Arrange the lines of the rows, from the line containing "Can you confirm" through the end of the rows, as a Markdown table with the columns No. and Text, numbering each line and skipping blank lines. Leave the pictures out of the table.

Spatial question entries
#####
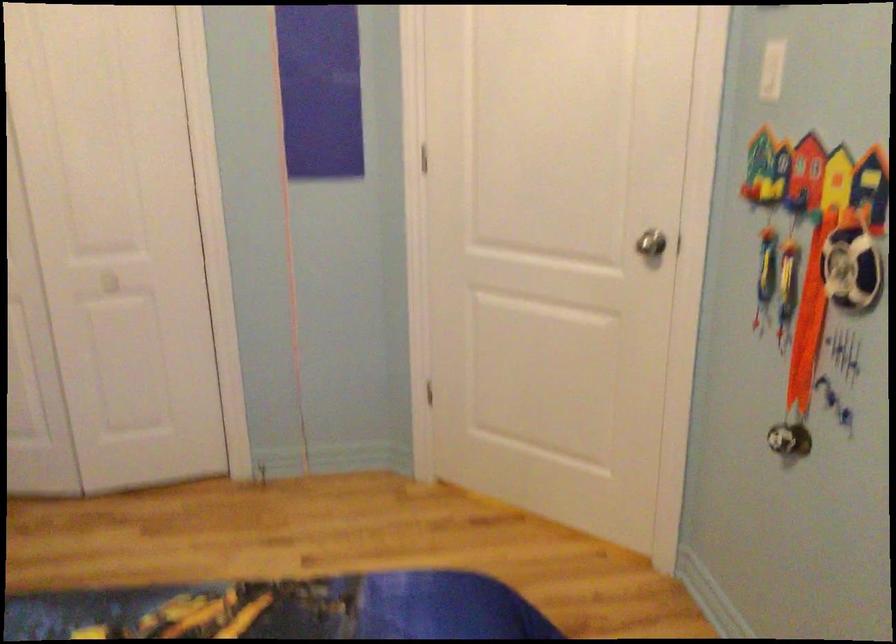
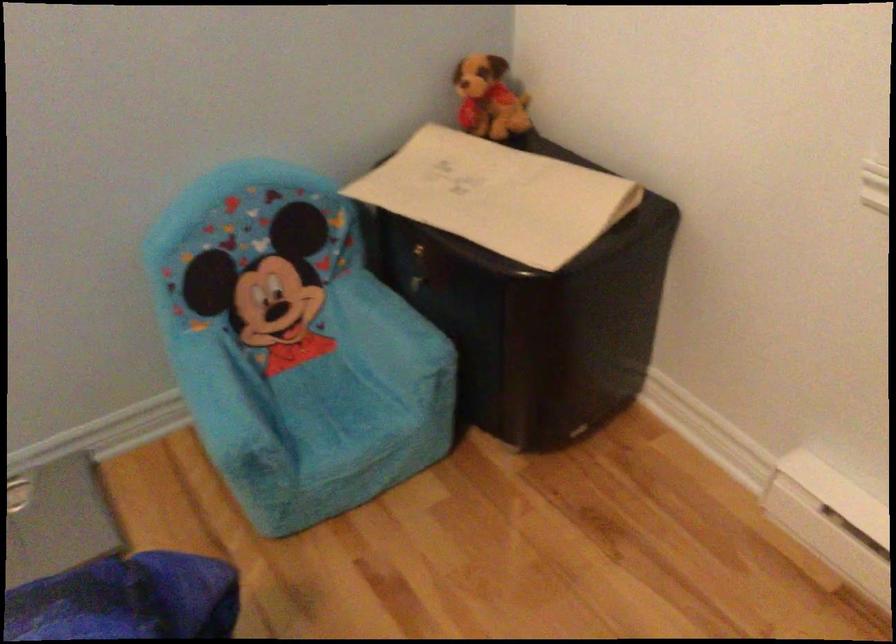
How did the camera likely rotate?

The rotation direction of the camera is right-down.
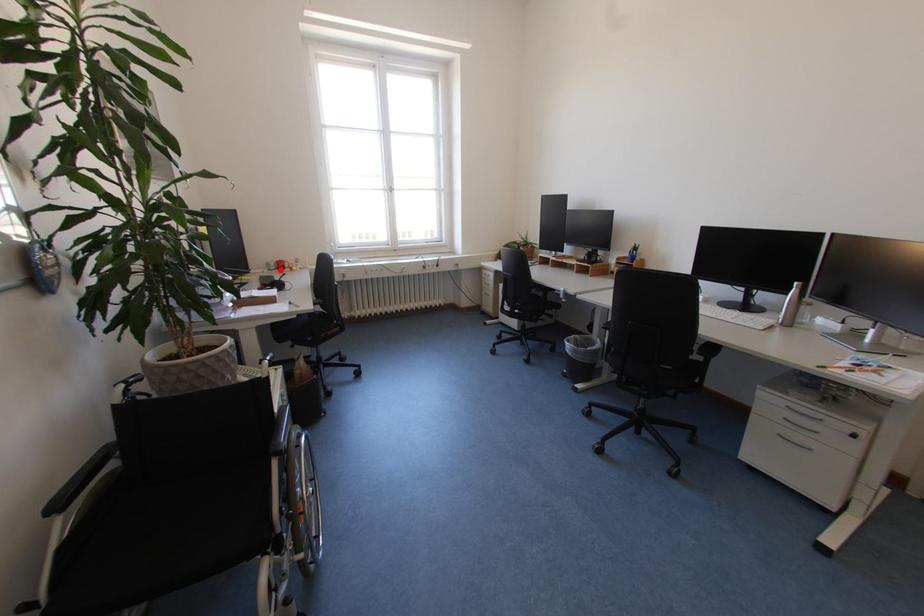
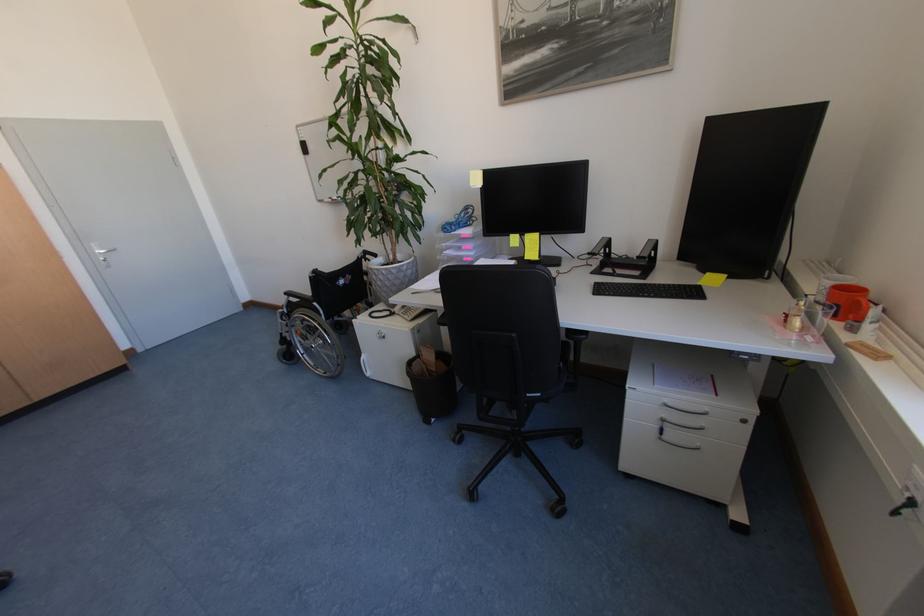
Where in the second image is the point corresponding to the highlighted location from the first image?

(824, 300)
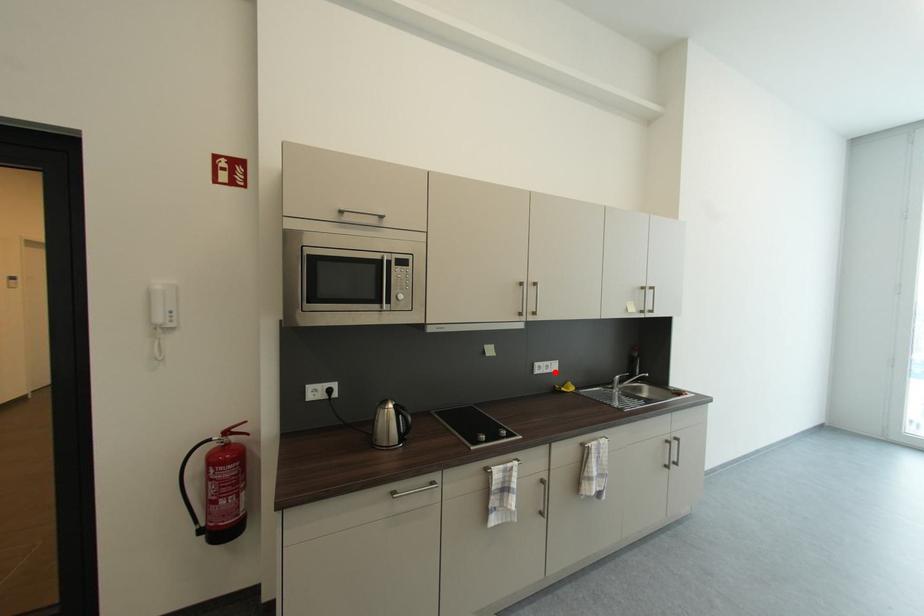
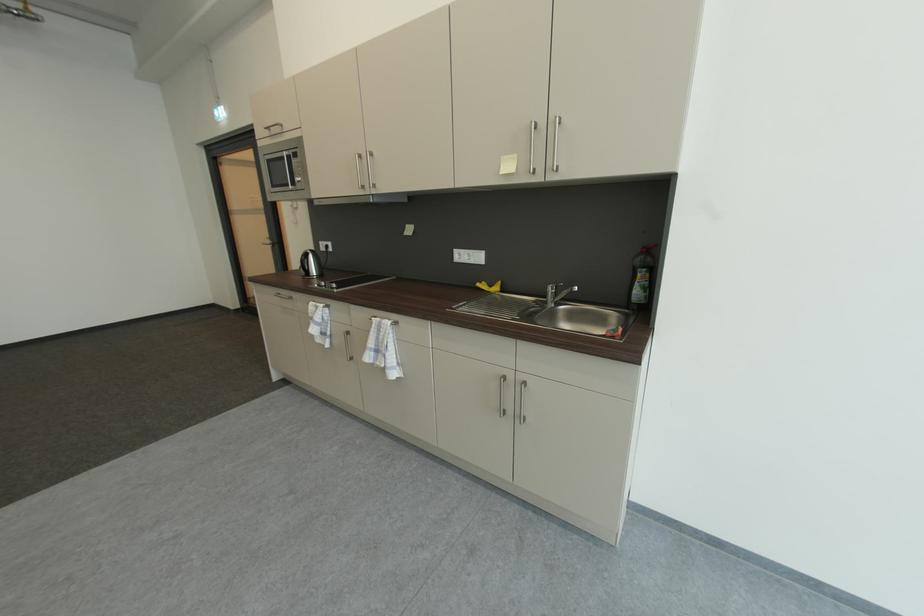
Where in the second image is the point corresponding to the highlighted location from the first image?

(479, 262)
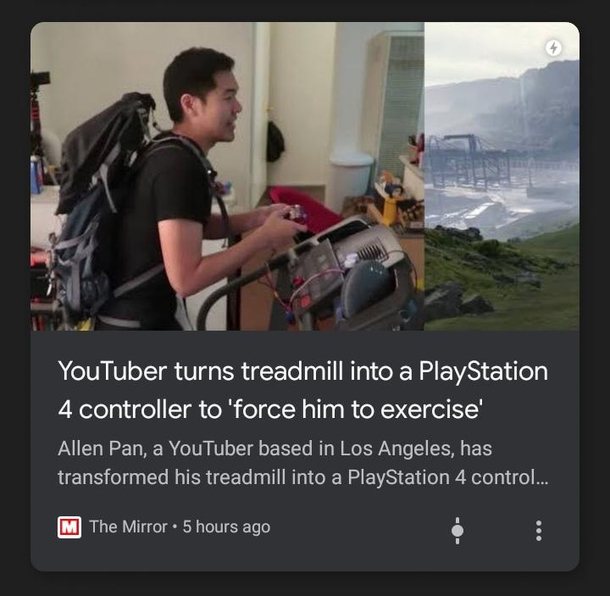
The height and width of the screenshot is (596, 610). What are the coordinates of `picture` in the screenshot? It's located at (155, 296).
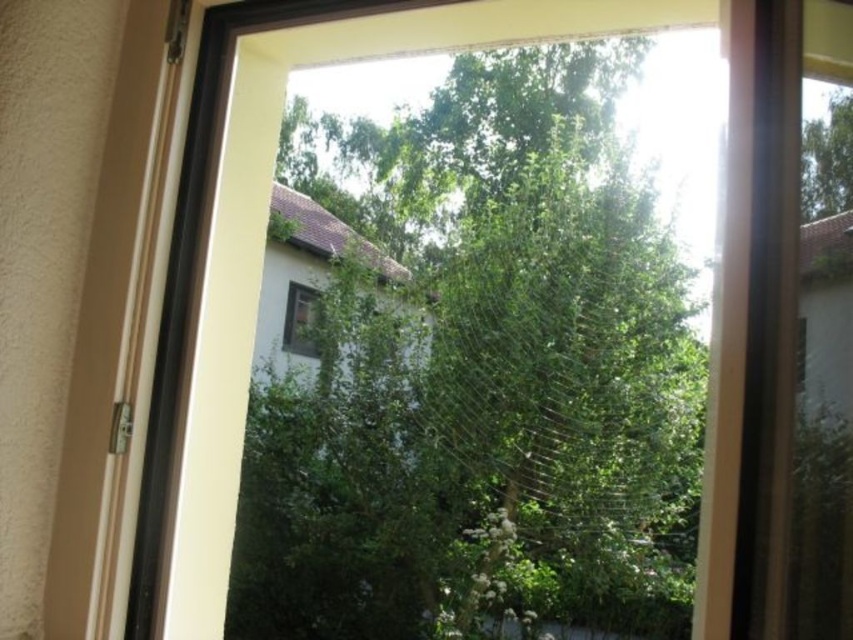
Looking at this image, does green leafy tree at center have a larger size compared to green leafy tree at upper right?

Yes, green leafy tree at center is bigger than green leafy tree at upper right.

Does green leafy tree at center appear under green leafy tree at upper right?

No.

The height and width of the screenshot is (640, 853). I want to click on green leafy tree at center, so point(488,349).

Between green leafy tree at upper right and matte white window at center, which one appears on the right side from the viewer's perspective?

Positioned to the right is green leafy tree at upper right.

Find the location of `green leafy tree at upper right`. green leafy tree at upper right is located at coordinates (827, 160).

Can you confirm if green leafy tree at center is taller than matte white window at center?

Yes.

Between point (715, 109) and point (288, 300), which one is positioned behind?

The point (288, 300) is behind.

The width and height of the screenshot is (853, 640). I want to click on green leafy tree at center, so click(x=488, y=349).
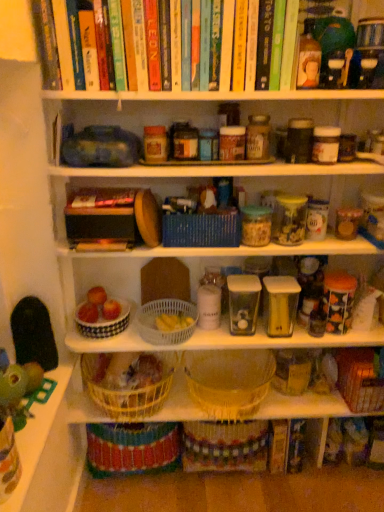
In order to face translucent plastic toy at lower left, the 1th toy from the front, should I rotate leftwards or rightwards?

To face it directly, rotate left by 23.573 degrees.

How much space does blue woven basket at center, arranged as the third basket when viewed from the right, occupy vertically?

blue woven basket at center, arranged as the third basket when viewed from the right, is 4.87 inches in height.

This screenshot has width=384, height=512. In order to click on transparent plastic container at center, the second glass jar viewed from the right in this screenshot , I will do tap(243, 303).

Locate an element on the screen. white plastic basket at center, acting as the fourth basket starting from the right is located at coordinates (165, 313).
#####
## Final result:
| No. | Text |
|---|---|
| 1 | Can you confirm if green leafy tree at center is taller than matte white window at center? |
| 2 | Yes. |
| 3 | Between point (715, 109) and point (288, 300), which one is positioned behind? |
| 4 | The point (288, 300) is behind. |
| 5 | The width and height of the screenshot is (853, 640). I want to click on green leafy tree at center, so click(x=488, y=349). |
| 6 | In order to face translucent plastic toy at lower left, the 1th toy from the front, should I rotate leftwards or rightwards? |
| 7 | To face it directly, rotate left by 23.573 degrees. |
| 8 | How much space does blue woven basket at center, arranged as the third basket when viewed from the right, occupy vertically? |
| 9 | blue woven basket at center, arranged as the third basket when viewed from the right, is 4.87 inches in height. |
| 10 | This screenshot has width=384, height=512. In order to click on transparent plastic container at center, the second glass jar viewed from the right in this screenshot , I will do tap(243, 303). |
| 11 | Locate an element on the screen. white plastic basket at center, acting as the fourth basket starting from the right is located at coordinates (165, 313). |